TASK DETAILS:
Every record below should be printed again exactly, with its pictures removed.

EXTRACTED RECORDS:
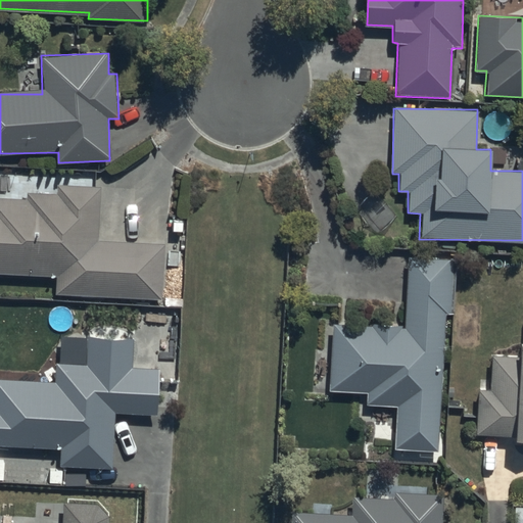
[(26,200),(0,198),(0,272),(59,276),(58,293),(162,299),(165,244),(100,240),(103,187),(56,184),(56,194),(26,192),(26,200)]
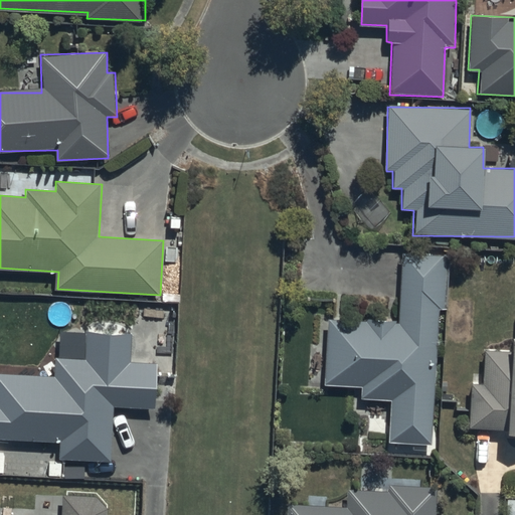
[(398,323),(326,320),(323,383),(361,385),(360,399),(389,400),(387,444),(432,446),(438,310),(447,311),(450,256),(401,254),(398,323)]
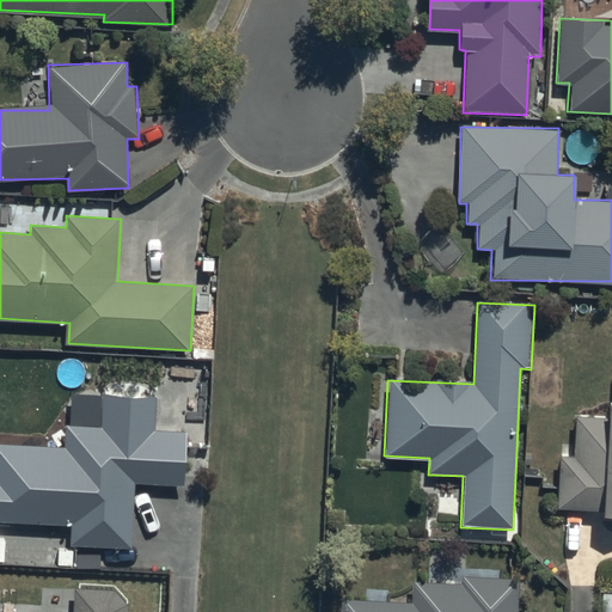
[(65,447),(0,447),(0,521),(69,521),(69,549),(136,549),(136,488),(185,487),(185,434),(158,434),(158,395),(103,395),(103,424),(65,424),(65,447)]
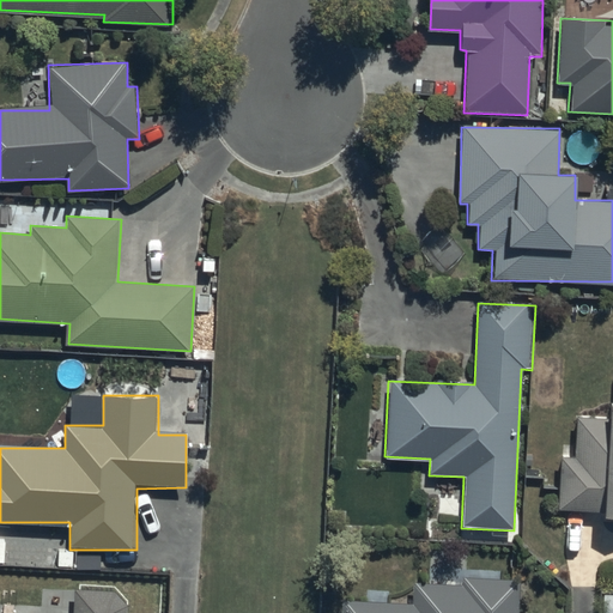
[(608,418),(576,417),(575,447),(560,447),(558,510),(602,511),(601,519),(612,517),(612,407),(610,407),(608,418)]
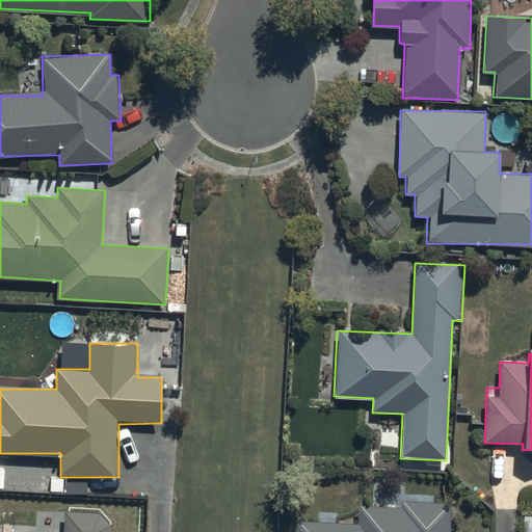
[(450,531),(452,503),(400,499),(400,506),(360,504),(358,523),(298,519),(297,531),(450,531)]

OUTPUT OF THE EXERCISE:
[(26,200),(0,198),(0,272),(59,276),(58,293),(162,299),(165,244),(100,240),(103,187),(56,184),(56,194),(26,192),(26,200)]
[(398,323),(326,320),(323,383),(361,385),(360,399),(389,400),(387,444),(432,446),(438,310),(447,311),(450,256),(401,254),(398,323)]
[(65,447),(0,447),(0,521),(69,521),(69,549),(136,549),(136,488),(185,487),(185,434),(158,434),(158,395),(103,395),(103,424),(65,424),(65,447)]
[(608,418),(576,417),(575,447),(560,447),(558,510),(602,511),(601,519),(612,517),(612,407),(610,407),(608,418)]
[(450,531),(452,503),(400,499),(400,506),(360,504),(358,523),(298,519),(297,531),(450,531)]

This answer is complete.